Dataset extract START

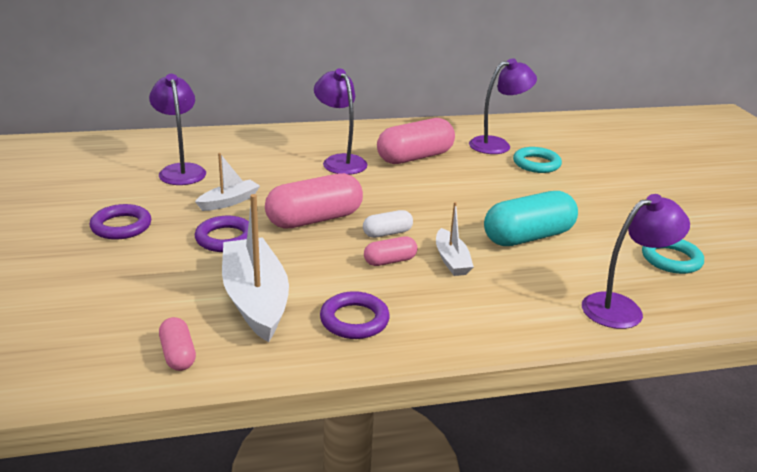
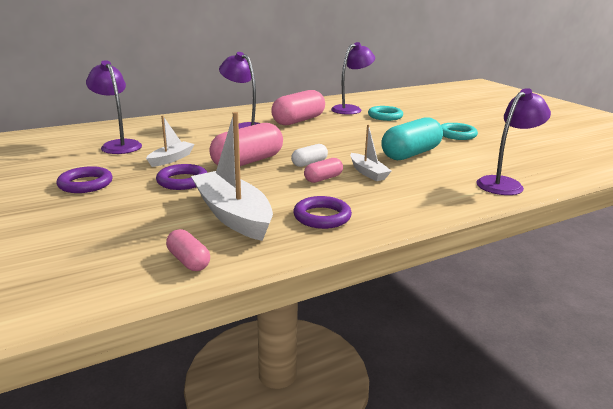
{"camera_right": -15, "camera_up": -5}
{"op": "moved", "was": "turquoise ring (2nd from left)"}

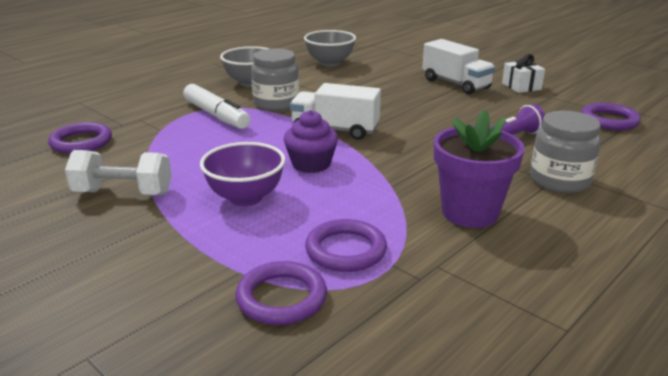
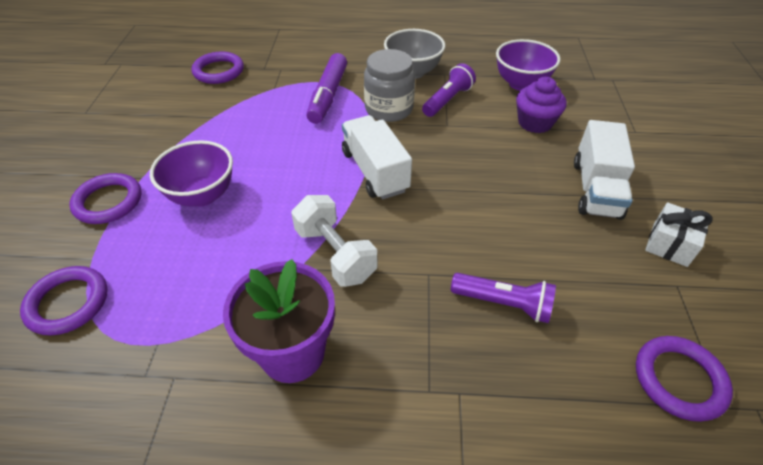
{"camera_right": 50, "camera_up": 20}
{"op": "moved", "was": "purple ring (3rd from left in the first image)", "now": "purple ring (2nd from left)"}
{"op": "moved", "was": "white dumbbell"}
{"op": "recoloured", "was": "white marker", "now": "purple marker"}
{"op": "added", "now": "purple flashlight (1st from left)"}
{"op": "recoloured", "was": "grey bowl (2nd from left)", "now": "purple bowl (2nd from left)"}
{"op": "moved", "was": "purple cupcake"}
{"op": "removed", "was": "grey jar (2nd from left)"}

Dataset extract END

### Problem requirements:
Print each entry shown above with exact wording and no pictures.

### Result:
{"camera_right": -15, "camera_up": -5}
{"op": "moved", "was": "turquoise ring (2nd from left)"}

{"camera_right": 50, "camera_up": 20}
{"op": "moved", "was": "purple ring (3rd from left in the first image)", "now": "purple ring (2nd from left)"}
{"op": "moved", "was": "white dumbbell"}
{"op": "recoloured", "was": "white marker", "now": "purple marker"}
{"op": "added", "now": "purple flashlight (1st from left)"}
{"op": "recoloured", "was": "grey bowl (2nd from left)", "now": "purple bowl (2nd from left)"}
{"op": "moved", "was": "purple cupcake"}
{"op": "removed", "was": "grey jar (2nd from left)"}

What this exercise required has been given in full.